— start Material —

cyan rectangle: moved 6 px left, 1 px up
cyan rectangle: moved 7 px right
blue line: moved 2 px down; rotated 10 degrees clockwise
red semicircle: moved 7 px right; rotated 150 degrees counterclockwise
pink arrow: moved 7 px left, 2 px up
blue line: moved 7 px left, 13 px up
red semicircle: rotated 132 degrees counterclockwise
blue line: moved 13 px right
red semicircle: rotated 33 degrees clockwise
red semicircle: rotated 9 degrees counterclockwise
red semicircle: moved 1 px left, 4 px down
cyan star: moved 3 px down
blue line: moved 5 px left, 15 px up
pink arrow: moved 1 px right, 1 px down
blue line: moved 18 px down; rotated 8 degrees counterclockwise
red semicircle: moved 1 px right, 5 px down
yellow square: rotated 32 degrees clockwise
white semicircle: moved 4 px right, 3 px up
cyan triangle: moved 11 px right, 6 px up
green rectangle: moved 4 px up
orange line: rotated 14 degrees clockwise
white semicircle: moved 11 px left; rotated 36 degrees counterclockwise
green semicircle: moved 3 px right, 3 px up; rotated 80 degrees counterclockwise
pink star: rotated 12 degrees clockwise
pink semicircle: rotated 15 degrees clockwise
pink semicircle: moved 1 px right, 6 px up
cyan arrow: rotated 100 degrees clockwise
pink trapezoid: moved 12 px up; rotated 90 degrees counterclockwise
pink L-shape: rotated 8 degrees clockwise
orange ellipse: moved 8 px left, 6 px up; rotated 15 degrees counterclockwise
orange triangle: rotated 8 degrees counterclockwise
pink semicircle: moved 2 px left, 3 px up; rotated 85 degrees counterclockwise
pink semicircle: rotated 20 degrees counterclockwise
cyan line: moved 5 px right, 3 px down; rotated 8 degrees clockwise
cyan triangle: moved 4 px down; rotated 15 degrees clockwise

— end Material —

> [Instructions to follow] Put every line of the data above into a numbered list, and leave out any blank lines.

> [Worked solution]
1. cyan rectangle: moved 6 px left, 1 px up
2. cyan rectangle: moved 7 px right
3. blue line: moved 2 px down; rotated 10 degrees clockwise
4. red semicircle: moved 7 px right; rotated 150 degrees counterclockwise
5. pink arrow: moved 7 px left, 2 px up
6. blue line: moved 7 px left, 13 px up
7. red semicircle: rotated 132 degrees counterclockwise
8. blue line: moved 13 px right
9. red semicircle: rotated 33 degrees clockwise
10. red semicircle: rotated 9 degrees counterclockwise
11. red semicircle: moved 1 px left, 4 px down
12. cyan star: moved 3 px down
13. blue line: moved 5 px left, 15 px up
14. pink arrow: moved 1 px right, 1 px down
15. blue line: moved 18 px down; rotated 8 degrees counterclockwise
16. red semicircle: moved 1 px right, 5 px down
17. yellow square: rotated 32 degrees clockwise
18. white semicircle: moved 4 px right, 3 px up
19. cyan triangle: moved 11 px right, 6 px up
20. green rectangle: moved 4 px up
21. orange line: rotated 14 degrees clockwise
22. white semicircle: moved 11 px left; rotated 36 degrees counterclockwise
23. green semicircle: moved 3 px right, 3 px up; rotated 80 degrees counterclockwise
24. pink star: rotated 12 degrees clockwise
25. pink semicircle: rotated 15 degrees clockwise
26. pink semicircle: moved 1 px right, 6 px up
27. cyan arrow: rotated 100 degrees clockwise
28. pink trapezoid: moved 12 px up; rotated 90 degrees counterclockwise
29. pink L-shape: rotated 8 degrees clockwise
30. orange ellipse: moved 8 px left, 6 px up; rotated 15 degrees counterclockwise
31. orange triangle: rotated 8 degrees counterclockwise
32. pink semicircle: moved 2 px left, 3 px up; rotated 85 degrees counterclockwise
33. pink semicircle: rotated 20 degrees counterclockwise
34. cyan line: moved 5 px right, 3 px down; rotated 8 degrees clockwise
35. cyan triangle: moved 4 px down; rotated 15 degrees clockwise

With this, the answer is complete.